== RECORDS FOR THIS EXERCISE

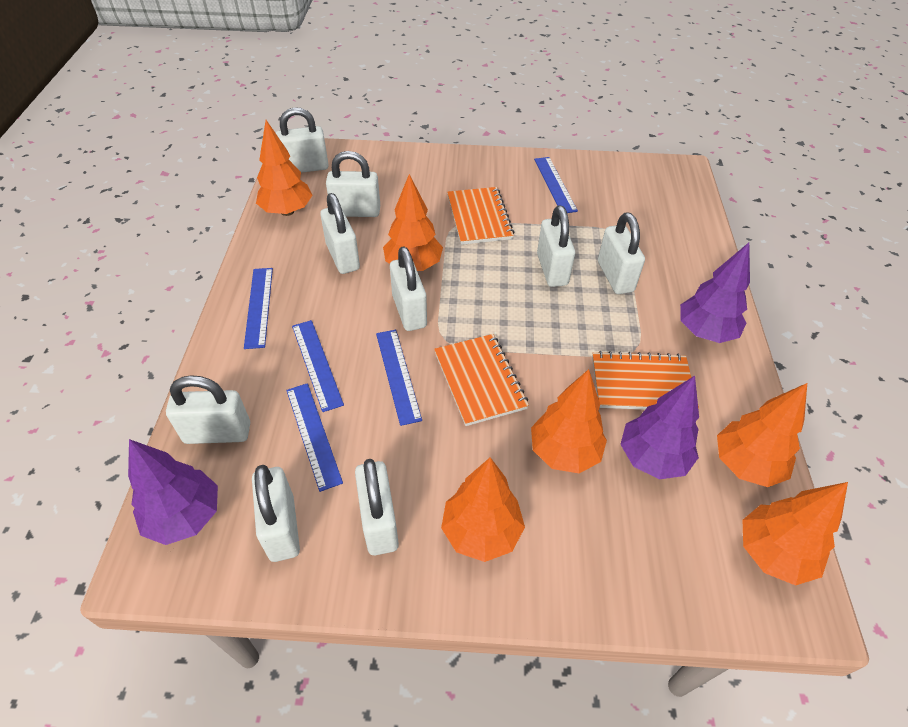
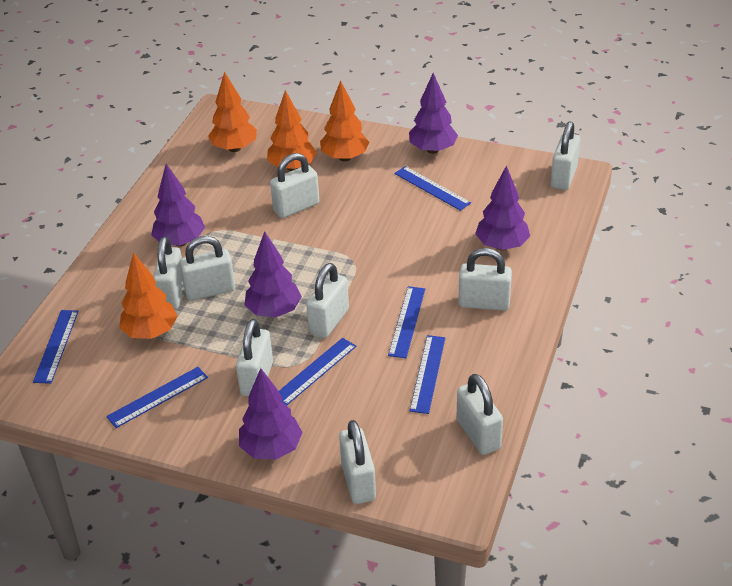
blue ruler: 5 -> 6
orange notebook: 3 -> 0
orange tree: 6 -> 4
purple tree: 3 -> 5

====
== RECORDS FOR THIS EXERCISE

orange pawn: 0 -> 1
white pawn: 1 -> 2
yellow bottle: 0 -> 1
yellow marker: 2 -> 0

====
== RECORDS FOR THIS EXERCISE

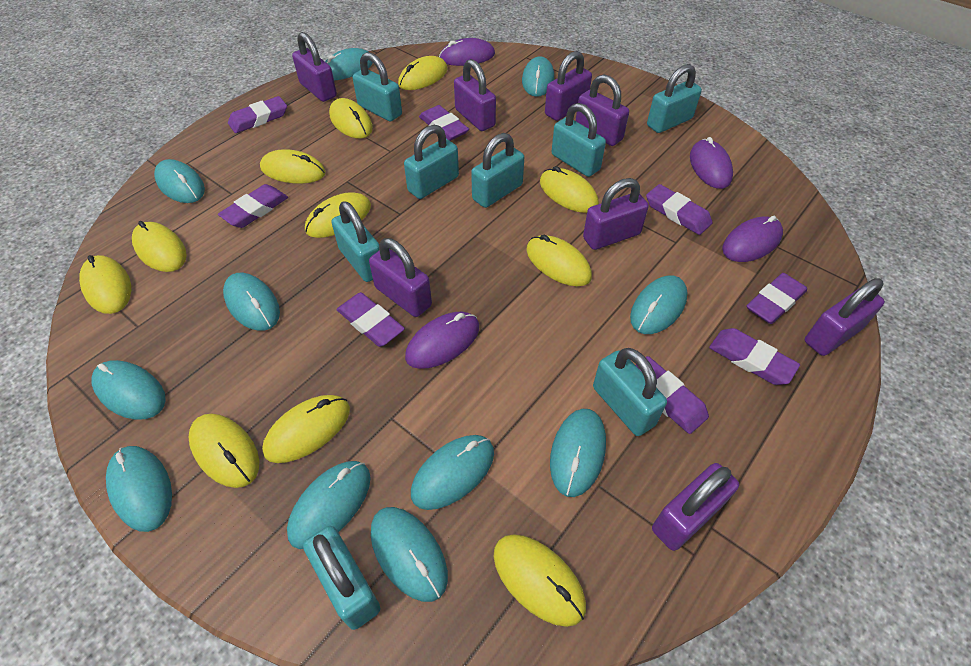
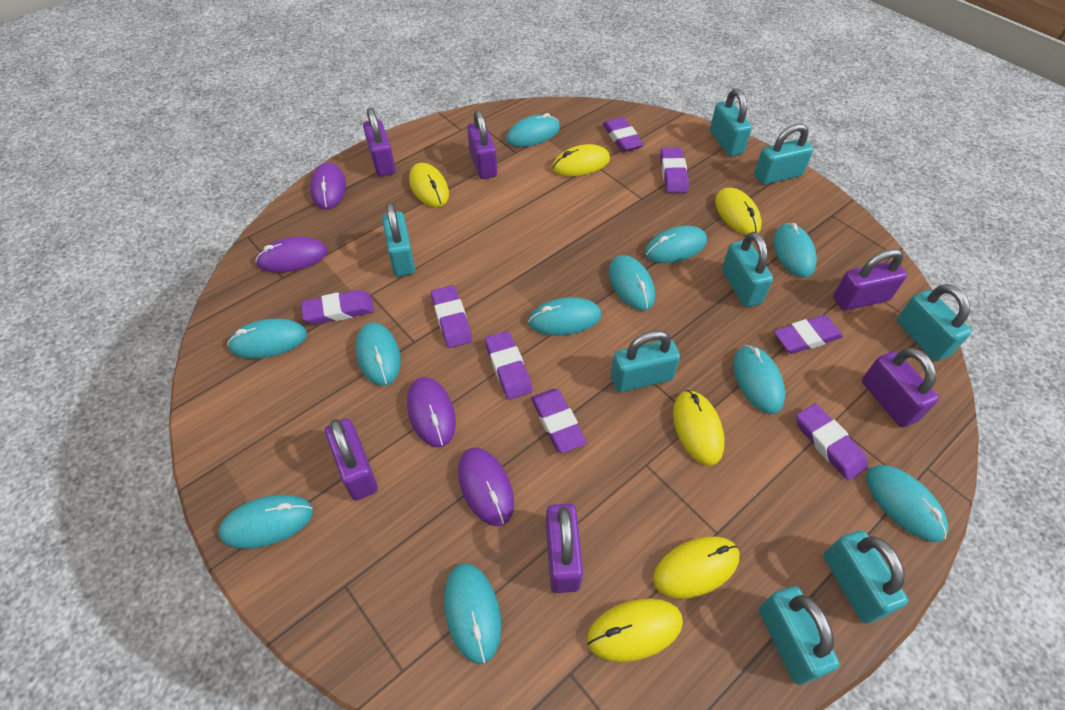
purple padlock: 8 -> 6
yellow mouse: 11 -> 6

====

Show every line from the listing that contains "orange".

orange notebook: 3 -> 0
orange tree: 6 -> 4
orange pawn: 0 -> 1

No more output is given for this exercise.